*** Opening DATA PROVIDED ***
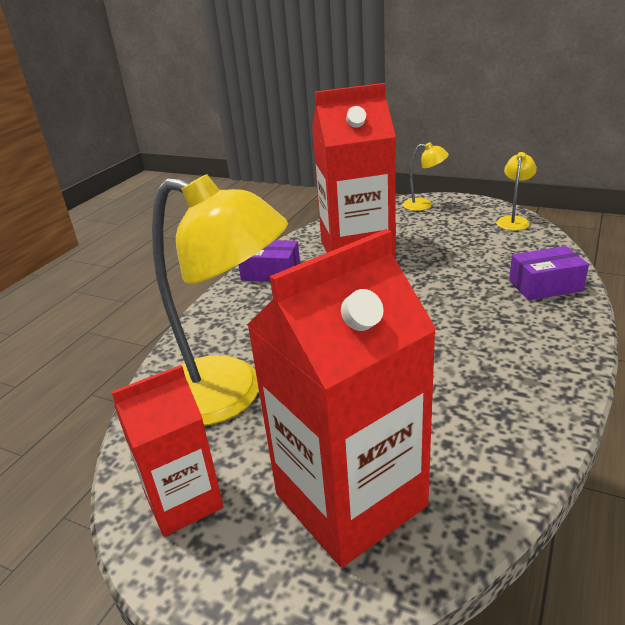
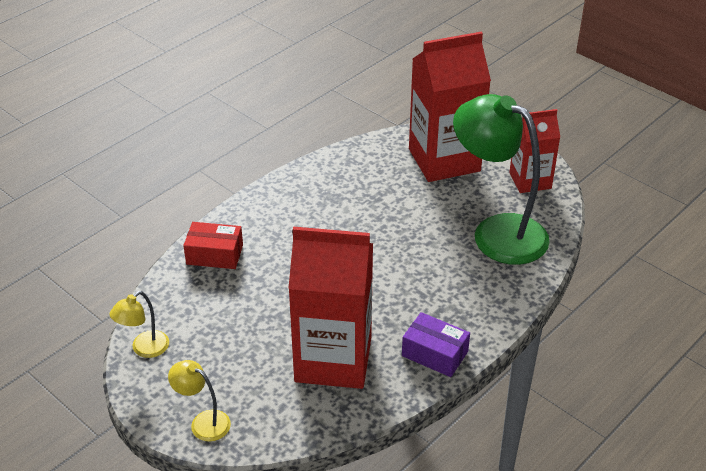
camera: 165 degrees left, 10 degrees up
(230, 395) = (497, 232): yellow lamp -> green lamp
(545, 285) = (214, 254): purple box -> red box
*** Closing DATA PROVIDED ***
The material above is to be set down exactly, with pictures removed.

• **RESPONSE AREA**
camera: 165 degrees left, 10 degrees up
(230, 395) = (497, 232): yellow lamp -> green lamp
(545, 285) = (214, 254): purple box -> red box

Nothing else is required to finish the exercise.